[Opening Data section]

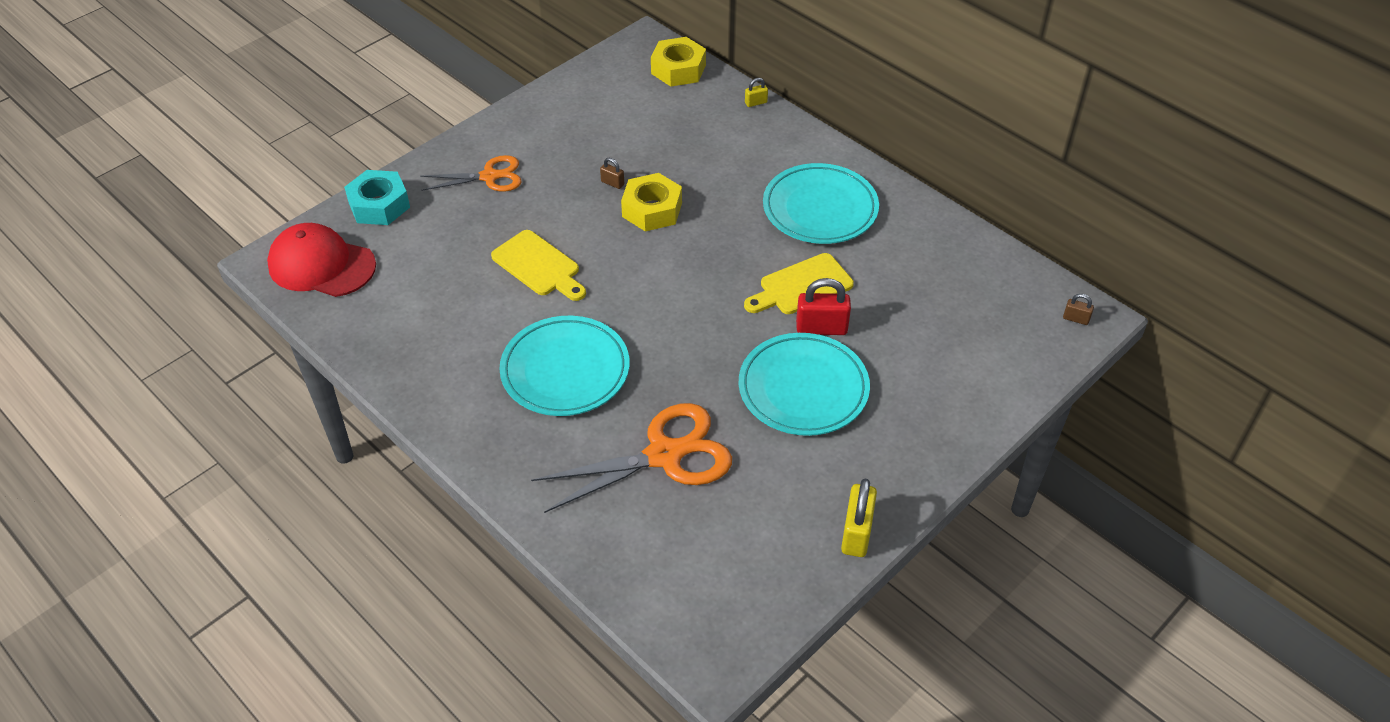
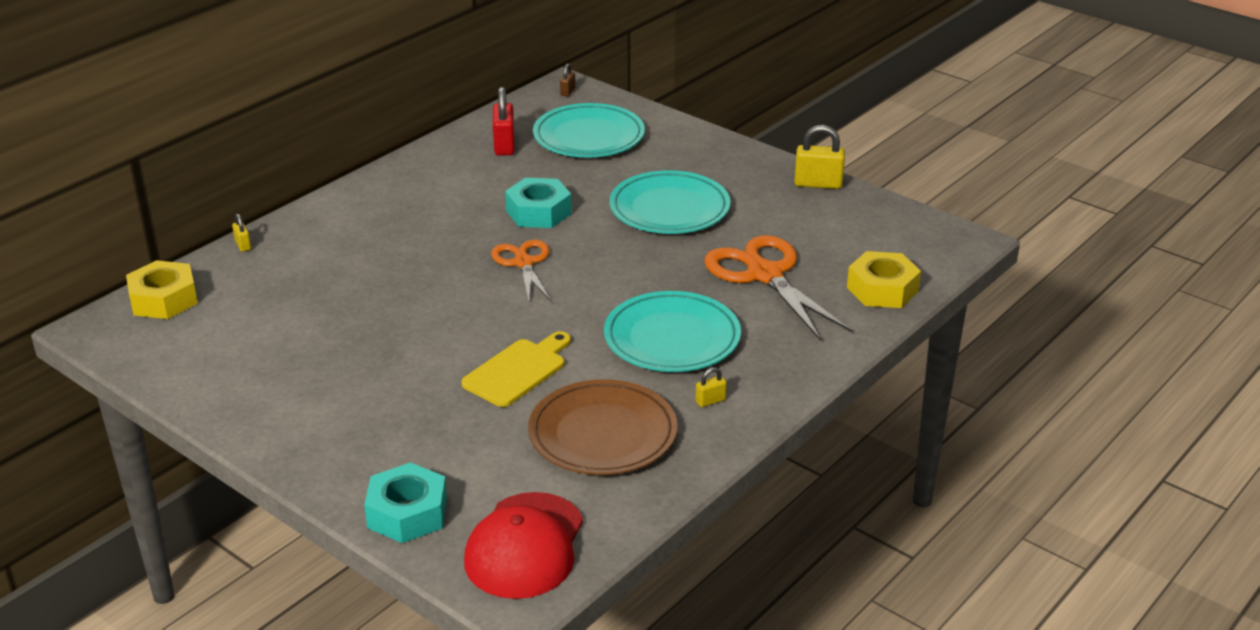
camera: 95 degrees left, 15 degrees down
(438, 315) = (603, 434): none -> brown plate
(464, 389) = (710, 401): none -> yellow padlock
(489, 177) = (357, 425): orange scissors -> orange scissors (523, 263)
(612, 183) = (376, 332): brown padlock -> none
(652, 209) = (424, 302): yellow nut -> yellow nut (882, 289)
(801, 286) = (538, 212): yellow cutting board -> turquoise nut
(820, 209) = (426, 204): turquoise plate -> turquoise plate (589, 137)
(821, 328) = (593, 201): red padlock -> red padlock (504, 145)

[Closing Data section]
[Opening Data section]

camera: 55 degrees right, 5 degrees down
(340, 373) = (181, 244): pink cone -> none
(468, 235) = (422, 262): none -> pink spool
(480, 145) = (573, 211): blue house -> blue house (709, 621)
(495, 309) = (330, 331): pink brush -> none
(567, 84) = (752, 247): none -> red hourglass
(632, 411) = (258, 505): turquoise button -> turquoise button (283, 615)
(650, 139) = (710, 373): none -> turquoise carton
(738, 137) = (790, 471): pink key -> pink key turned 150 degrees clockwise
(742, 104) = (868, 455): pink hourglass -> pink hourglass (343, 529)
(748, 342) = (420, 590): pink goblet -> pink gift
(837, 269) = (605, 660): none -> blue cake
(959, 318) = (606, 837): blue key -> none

[Closing Data section]

**Exercise aim**
Only one stretch of the records above is wanted: the lines between the one holding "(820, 209) = (426, 204): turquoise" and the one holding "(821, 328) = (593, 201): red", inclusive, reproduced exactly.

**Result for this exercise**
(820, 209) = (426, 204): turquoise plate -> turquoise plate (589, 137)
(821, 328) = (593, 201): red padlock -> red padlock (504, 145)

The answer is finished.